++++ The records ++++

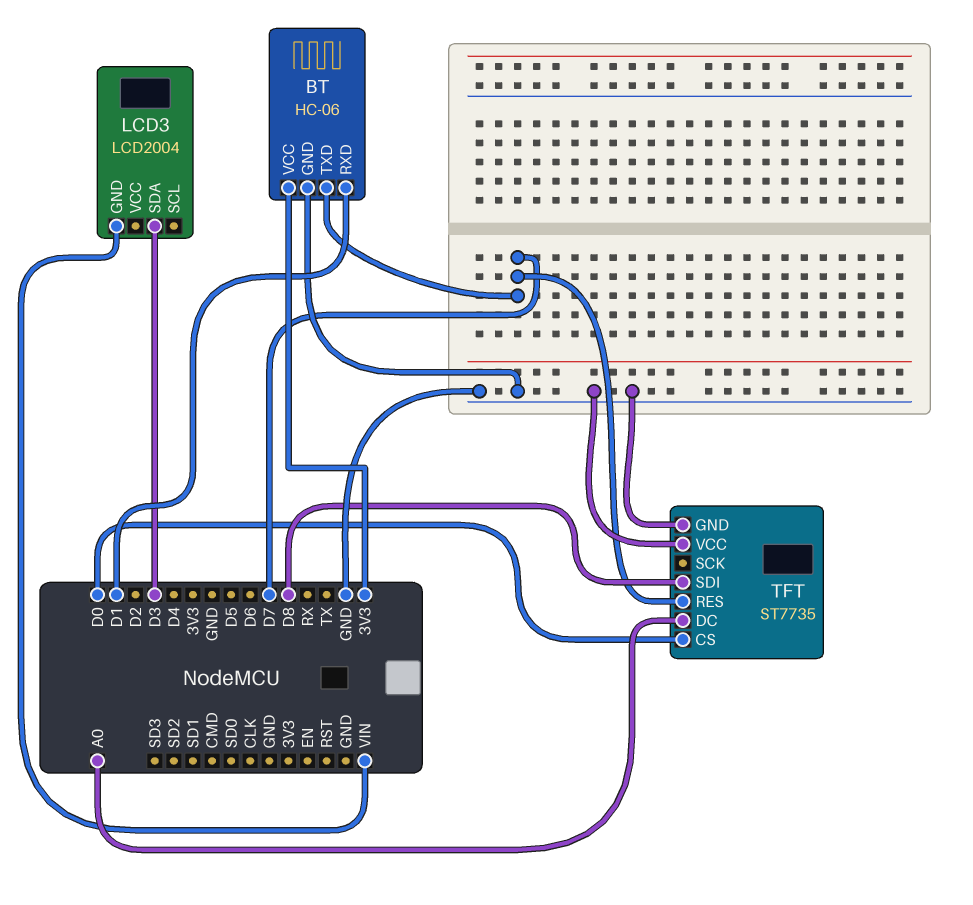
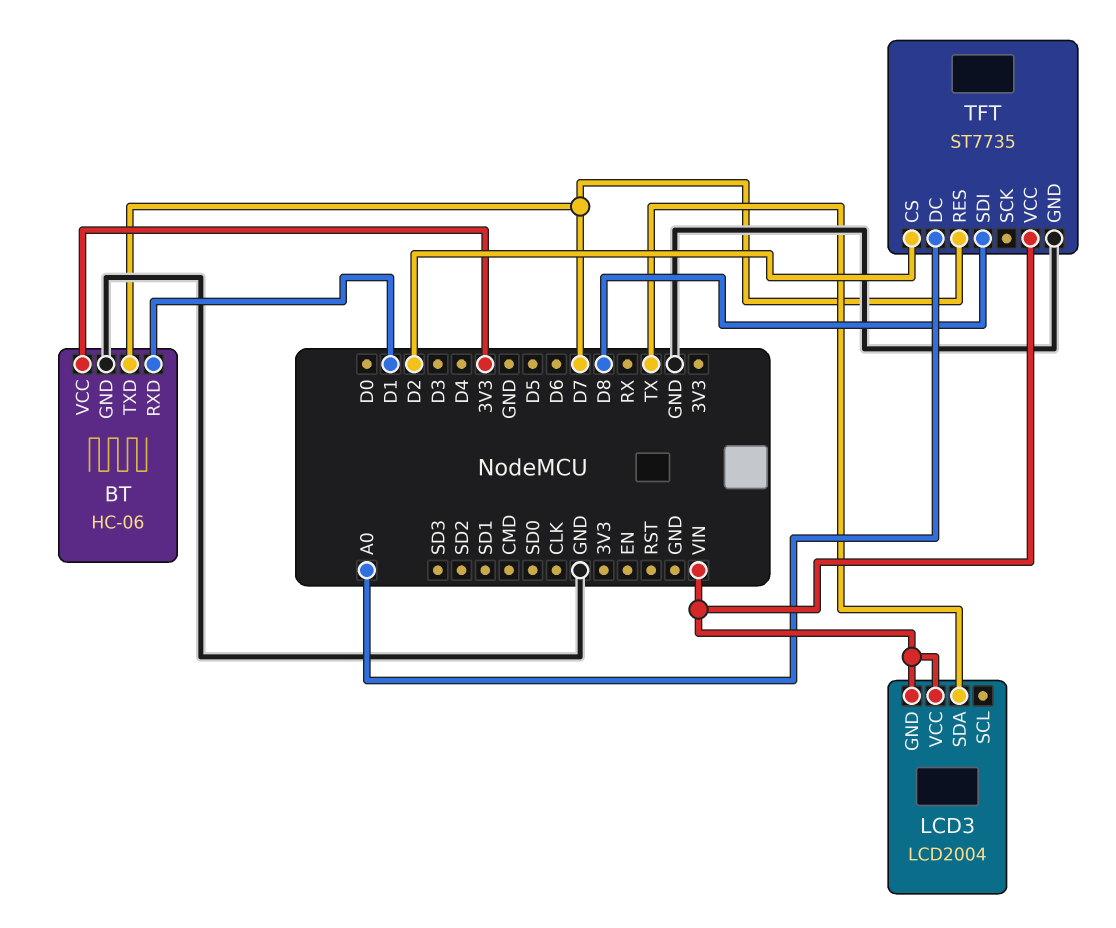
LCD3 pin SDA: D3 -> TX
LCD3 pin VCC: none -> VIN
TFT pin CS: D0 -> D2
TFT pin VCC: GND -> VIN

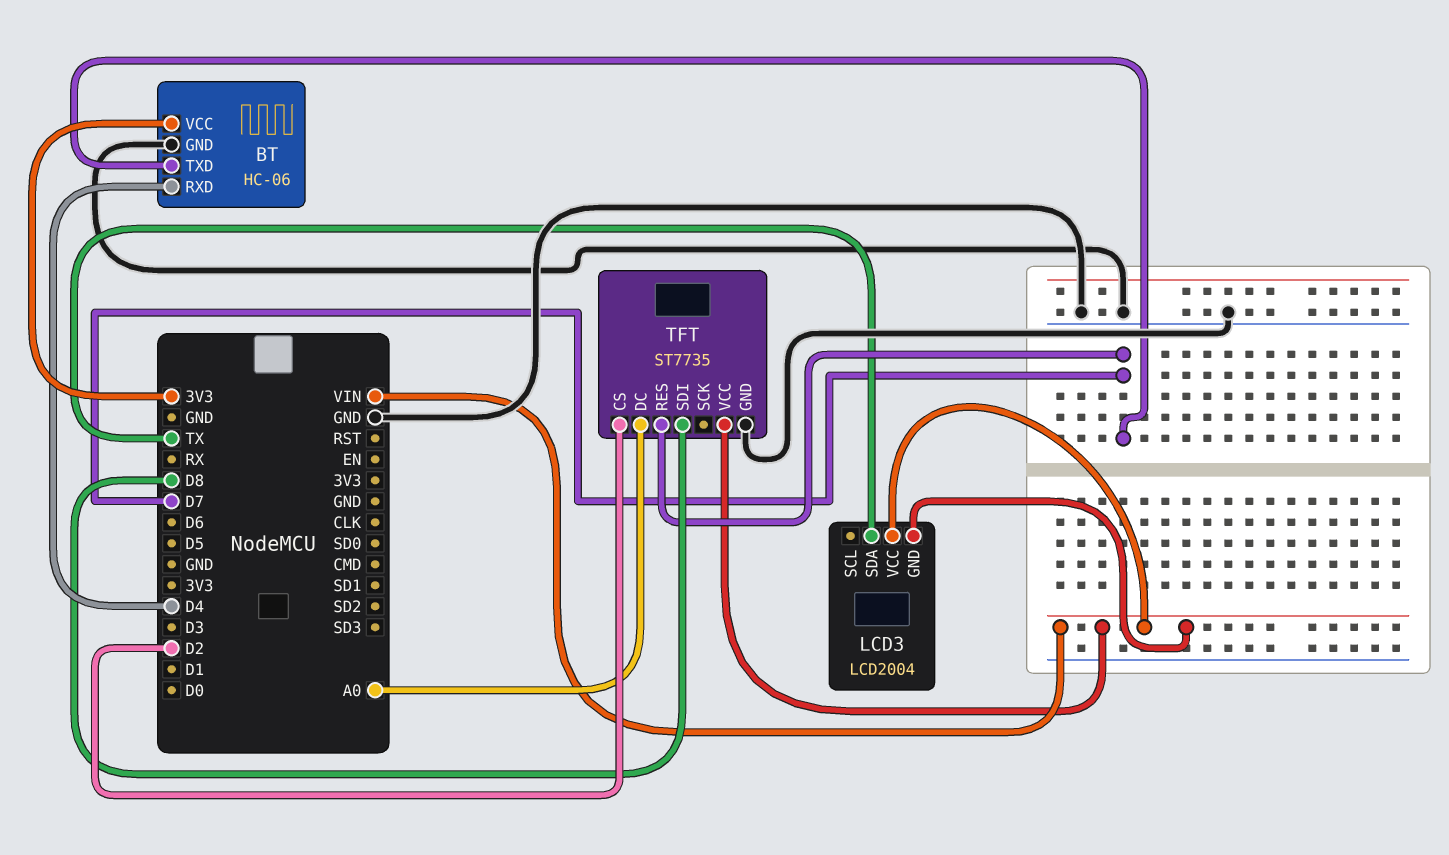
BT pin RXD: D1 -> D4

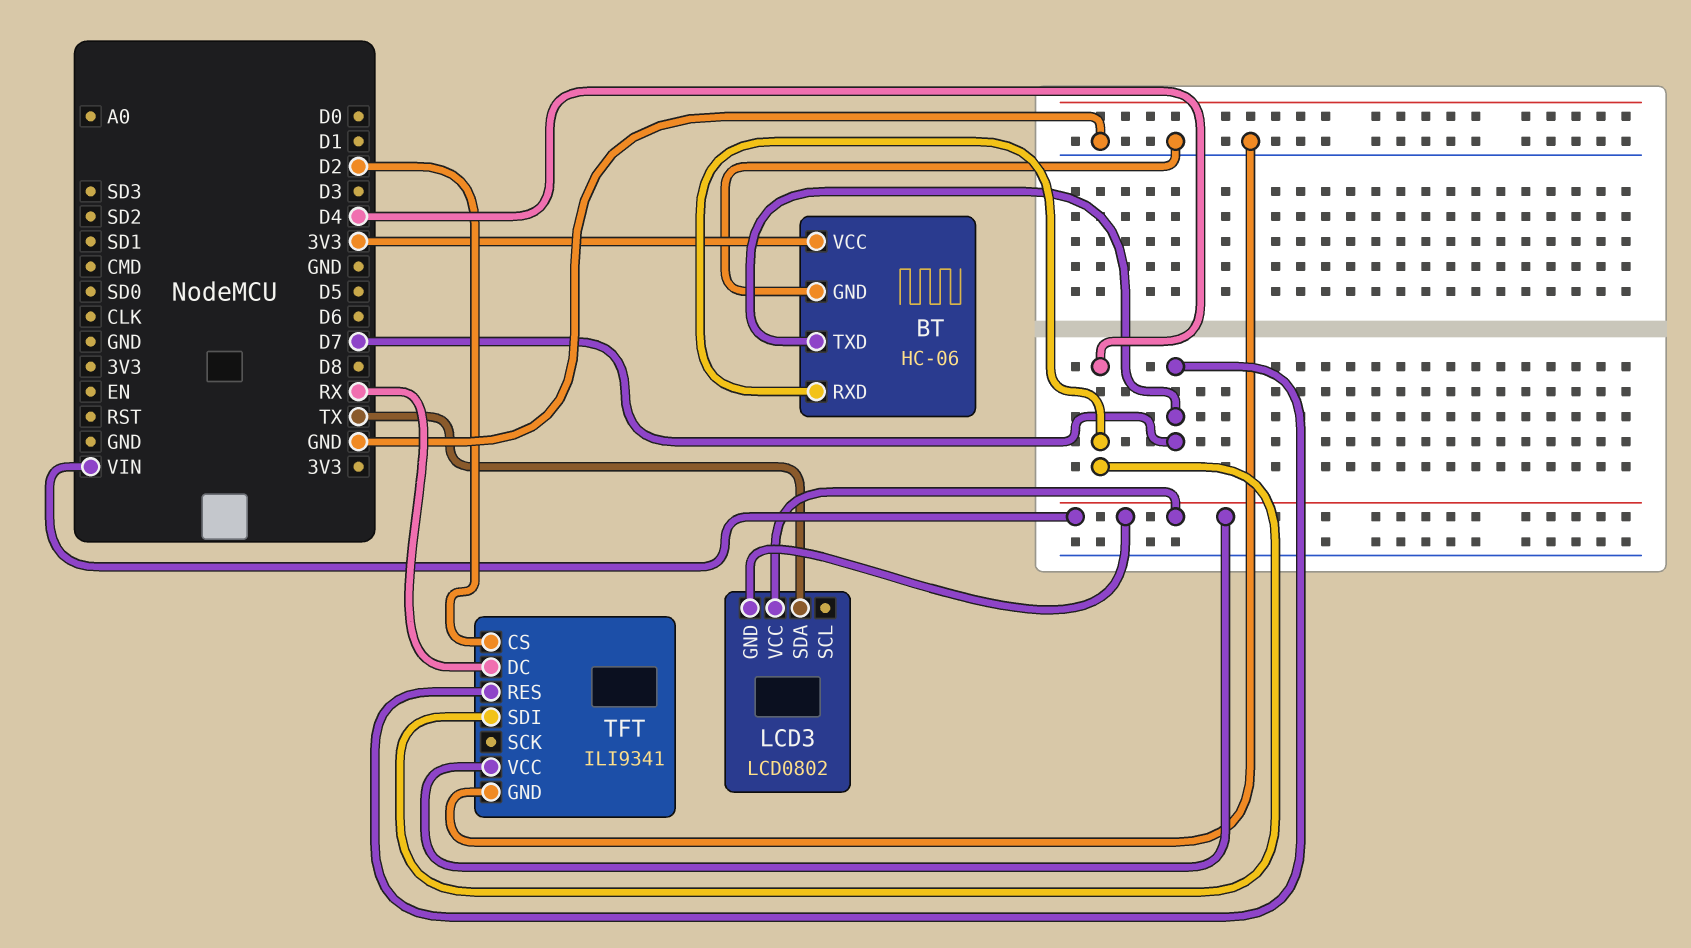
LCD3: LCD2004 -> LCD0802
TFT: ST7735 -> ILI9341
TFT pin DC: A0 -> RX
TFT pin SDI: D8 -> D4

++++

What to produce: Pictures are to be omitted. Print exactly the lines from the line containing "LCD3 pin VCC: none -> VIN" through the final line of the material above, both included.

Task output:
LCD3 pin VCC: none -> VIN
TFT pin CS: D0 -> D2
TFT pin VCC: GND -> VIN

BT pin RXD: D1 -> D4

LCD3: LCD2004 -> LCD0802
TFT: ST7735 -> ILI9341
TFT pin DC: A0 -> RX
TFT pin SDI: D8 -> D4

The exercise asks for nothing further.